*ASSIGNED TASK:* Return the following from the records below: each line, word for word, starting with the line that contains "(512, 424) = (607, 393): red" and going on through the line that contains "(437, 184) = (404, 121): none", with nothing outside that range.

*Object state comparisons:*
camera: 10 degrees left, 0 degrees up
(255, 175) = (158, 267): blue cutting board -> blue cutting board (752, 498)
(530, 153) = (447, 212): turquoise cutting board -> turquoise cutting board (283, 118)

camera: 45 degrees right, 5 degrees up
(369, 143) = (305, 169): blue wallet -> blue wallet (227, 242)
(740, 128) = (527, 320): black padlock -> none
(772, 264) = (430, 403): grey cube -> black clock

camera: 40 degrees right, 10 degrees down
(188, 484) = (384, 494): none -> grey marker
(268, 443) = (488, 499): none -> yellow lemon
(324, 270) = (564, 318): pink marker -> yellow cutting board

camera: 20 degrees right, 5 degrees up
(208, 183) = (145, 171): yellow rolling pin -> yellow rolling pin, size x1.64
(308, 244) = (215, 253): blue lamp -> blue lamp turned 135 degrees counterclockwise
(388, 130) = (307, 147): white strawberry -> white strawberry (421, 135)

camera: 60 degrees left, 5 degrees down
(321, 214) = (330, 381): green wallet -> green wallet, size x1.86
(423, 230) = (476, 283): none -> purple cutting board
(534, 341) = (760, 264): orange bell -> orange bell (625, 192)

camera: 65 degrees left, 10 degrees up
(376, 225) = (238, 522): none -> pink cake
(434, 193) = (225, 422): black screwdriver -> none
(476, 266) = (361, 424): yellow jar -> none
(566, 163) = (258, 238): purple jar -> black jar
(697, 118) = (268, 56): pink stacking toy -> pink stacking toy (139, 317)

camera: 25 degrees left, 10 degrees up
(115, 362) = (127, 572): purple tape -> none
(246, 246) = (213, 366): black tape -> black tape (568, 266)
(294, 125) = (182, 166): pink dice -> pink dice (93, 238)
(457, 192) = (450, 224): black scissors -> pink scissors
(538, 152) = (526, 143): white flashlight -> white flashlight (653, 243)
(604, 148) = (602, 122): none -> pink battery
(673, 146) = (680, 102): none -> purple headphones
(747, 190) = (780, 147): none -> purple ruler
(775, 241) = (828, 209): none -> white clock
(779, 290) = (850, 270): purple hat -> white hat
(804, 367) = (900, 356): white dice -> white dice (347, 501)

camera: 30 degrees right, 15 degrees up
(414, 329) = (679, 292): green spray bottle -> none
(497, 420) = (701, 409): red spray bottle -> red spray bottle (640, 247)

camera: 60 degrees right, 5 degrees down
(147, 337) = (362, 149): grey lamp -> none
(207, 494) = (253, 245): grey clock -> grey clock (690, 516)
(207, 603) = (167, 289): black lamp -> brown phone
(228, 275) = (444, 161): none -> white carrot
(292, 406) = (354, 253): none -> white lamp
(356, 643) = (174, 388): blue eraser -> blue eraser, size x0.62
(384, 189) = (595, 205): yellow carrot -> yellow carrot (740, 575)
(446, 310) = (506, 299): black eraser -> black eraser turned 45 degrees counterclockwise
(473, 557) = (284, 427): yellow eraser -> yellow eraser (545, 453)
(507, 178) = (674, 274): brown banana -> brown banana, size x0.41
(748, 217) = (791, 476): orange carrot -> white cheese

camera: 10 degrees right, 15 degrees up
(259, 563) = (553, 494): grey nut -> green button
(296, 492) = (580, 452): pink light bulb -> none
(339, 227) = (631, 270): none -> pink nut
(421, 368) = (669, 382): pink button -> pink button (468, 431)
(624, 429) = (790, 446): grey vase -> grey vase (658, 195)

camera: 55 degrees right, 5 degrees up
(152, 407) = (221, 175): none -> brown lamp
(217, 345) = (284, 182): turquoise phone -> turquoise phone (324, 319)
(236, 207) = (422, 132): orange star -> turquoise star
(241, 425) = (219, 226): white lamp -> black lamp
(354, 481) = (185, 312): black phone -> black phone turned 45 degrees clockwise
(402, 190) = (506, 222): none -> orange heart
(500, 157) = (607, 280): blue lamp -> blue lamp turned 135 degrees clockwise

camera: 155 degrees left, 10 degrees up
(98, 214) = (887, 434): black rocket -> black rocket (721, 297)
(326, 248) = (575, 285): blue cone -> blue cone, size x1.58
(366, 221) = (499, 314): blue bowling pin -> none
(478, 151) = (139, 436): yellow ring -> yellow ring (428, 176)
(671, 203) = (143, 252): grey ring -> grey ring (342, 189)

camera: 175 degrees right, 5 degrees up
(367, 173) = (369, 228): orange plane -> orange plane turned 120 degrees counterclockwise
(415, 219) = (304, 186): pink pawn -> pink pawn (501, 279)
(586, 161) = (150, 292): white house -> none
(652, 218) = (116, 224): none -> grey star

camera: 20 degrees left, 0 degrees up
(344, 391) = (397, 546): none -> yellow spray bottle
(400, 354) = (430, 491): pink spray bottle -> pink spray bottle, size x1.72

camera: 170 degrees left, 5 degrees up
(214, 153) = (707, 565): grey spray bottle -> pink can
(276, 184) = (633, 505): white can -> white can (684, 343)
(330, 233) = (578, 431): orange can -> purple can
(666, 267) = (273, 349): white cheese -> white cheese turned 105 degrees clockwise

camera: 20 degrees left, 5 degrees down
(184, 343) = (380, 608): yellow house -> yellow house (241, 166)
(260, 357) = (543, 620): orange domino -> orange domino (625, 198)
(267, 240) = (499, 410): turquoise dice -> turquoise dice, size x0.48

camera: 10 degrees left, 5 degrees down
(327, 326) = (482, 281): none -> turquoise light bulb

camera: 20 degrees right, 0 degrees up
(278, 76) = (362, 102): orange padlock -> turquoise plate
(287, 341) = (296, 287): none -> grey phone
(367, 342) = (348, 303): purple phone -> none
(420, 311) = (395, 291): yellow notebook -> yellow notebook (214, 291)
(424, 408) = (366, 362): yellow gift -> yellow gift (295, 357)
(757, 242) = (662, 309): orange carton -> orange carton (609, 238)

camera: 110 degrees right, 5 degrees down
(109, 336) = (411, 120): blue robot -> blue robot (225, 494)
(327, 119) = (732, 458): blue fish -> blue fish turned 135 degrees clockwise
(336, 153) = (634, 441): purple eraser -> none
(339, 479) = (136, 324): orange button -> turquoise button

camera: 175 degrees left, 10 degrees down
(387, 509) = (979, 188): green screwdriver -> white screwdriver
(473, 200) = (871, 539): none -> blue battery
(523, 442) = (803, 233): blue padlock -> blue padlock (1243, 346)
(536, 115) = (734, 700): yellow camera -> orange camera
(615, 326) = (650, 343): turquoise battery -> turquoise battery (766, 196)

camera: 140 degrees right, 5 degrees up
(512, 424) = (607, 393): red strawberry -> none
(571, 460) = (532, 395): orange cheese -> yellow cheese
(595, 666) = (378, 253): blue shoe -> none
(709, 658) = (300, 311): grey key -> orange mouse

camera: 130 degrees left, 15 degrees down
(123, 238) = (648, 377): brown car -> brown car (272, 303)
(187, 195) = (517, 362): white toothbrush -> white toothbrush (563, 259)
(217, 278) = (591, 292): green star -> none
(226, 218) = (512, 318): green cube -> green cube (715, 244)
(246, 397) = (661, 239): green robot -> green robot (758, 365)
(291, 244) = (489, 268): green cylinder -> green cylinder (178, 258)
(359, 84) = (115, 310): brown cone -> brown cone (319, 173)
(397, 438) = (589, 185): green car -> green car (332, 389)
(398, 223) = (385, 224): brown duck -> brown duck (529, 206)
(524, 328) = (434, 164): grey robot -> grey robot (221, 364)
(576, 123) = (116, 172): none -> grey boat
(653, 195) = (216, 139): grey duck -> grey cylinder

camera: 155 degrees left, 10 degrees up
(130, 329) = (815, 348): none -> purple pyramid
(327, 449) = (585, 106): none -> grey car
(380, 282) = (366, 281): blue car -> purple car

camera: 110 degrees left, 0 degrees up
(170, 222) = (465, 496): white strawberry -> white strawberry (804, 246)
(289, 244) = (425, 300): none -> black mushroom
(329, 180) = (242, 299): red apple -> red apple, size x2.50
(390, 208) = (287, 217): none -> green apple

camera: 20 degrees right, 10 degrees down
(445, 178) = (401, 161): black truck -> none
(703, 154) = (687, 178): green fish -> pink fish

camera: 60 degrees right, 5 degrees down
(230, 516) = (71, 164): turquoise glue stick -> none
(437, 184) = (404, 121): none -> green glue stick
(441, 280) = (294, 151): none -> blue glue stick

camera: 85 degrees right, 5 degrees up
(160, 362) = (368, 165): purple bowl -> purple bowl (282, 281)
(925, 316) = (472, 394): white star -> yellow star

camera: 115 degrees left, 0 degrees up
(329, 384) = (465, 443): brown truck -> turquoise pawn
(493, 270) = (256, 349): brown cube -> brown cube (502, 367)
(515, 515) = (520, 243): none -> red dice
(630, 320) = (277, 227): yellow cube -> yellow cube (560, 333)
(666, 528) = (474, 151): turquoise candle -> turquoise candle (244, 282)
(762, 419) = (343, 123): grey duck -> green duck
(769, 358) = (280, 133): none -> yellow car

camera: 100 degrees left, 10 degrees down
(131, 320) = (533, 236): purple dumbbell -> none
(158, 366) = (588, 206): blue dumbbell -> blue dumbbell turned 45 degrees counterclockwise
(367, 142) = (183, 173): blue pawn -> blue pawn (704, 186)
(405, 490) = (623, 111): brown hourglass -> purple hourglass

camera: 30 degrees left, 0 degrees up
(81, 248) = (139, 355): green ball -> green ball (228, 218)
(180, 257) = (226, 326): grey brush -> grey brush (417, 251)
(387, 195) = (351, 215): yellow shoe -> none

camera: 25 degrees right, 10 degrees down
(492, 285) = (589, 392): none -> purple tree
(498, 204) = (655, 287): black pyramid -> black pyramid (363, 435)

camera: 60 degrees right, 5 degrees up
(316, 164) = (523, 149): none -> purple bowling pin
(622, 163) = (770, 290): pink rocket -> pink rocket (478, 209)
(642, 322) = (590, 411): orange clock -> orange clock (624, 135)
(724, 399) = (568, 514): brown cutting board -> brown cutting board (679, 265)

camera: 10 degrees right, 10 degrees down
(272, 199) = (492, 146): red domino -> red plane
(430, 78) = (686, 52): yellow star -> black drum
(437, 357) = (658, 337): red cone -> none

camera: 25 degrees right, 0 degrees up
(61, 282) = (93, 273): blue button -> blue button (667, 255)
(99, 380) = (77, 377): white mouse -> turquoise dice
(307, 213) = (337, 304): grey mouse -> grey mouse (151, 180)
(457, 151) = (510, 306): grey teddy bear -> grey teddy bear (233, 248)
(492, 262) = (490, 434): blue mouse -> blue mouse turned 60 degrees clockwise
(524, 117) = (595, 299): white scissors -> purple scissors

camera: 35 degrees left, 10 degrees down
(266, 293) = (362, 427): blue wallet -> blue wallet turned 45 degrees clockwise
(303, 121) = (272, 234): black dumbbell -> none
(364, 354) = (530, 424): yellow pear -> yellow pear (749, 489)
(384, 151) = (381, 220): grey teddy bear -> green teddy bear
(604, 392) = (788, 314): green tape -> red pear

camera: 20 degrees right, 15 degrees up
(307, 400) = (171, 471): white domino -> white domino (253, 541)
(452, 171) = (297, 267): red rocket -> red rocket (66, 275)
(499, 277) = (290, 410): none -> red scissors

*ANSWER BELOW:*
(512, 424) = (607, 393): red strawberry -> none
(571, 460) = (532, 395): orange cheese -> yellow cheese
(595, 666) = (378, 253): blue shoe -> none
(709, 658) = (300, 311): grey key -> orange mouse

camera: 130 degrees left, 15 degrees down
(123, 238) = (648, 377): brown car -> brown car (272, 303)
(187, 195) = (517, 362): white toothbrush -> white toothbrush (563, 259)
(217, 278) = (591, 292): green star -> none
(226, 218) = (512, 318): green cube -> green cube (715, 244)
(246, 397) = (661, 239): green robot -> green robot (758, 365)
(291, 244) = (489, 268): green cylinder -> green cylinder (178, 258)
(359, 84) = (115, 310): brown cone -> brown cone (319, 173)
(397, 438) = (589, 185): green car -> green car (332, 389)
(398, 223) = (385, 224): brown duck -> brown duck (529, 206)
(524, 328) = (434, 164): grey robot -> grey robot (221, 364)
(576, 123) = (116, 172): none -> grey boat
(653, 195) = (216, 139): grey duck -> grey cylinder

camera: 155 degrees left, 10 degrees up
(130, 329) = (815, 348): none -> purple pyramid
(327, 449) = (585, 106): none -> grey car
(380, 282) = (366, 281): blue car -> purple car

camera: 110 degrees left, 0 degrees up
(170, 222) = (465, 496): white strawberry -> white strawberry (804, 246)
(289, 244) = (425, 300): none -> black mushroom
(329, 180) = (242, 299): red apple -> red apple, size x2.50
(390, 208) = (287, 217): none -> green apple

camera: 20 degrees right, 10 degrees down
(445, 178) = (401, 161): black truck -> none
(703, 154) = (687, 178): green fish -> pink fish

camera: 60 degrees right, 5 degrees down
(230, 516) = (71, 164): turquoise glue stick -> none
(437, 184) = (404, 121): none -> green glue stick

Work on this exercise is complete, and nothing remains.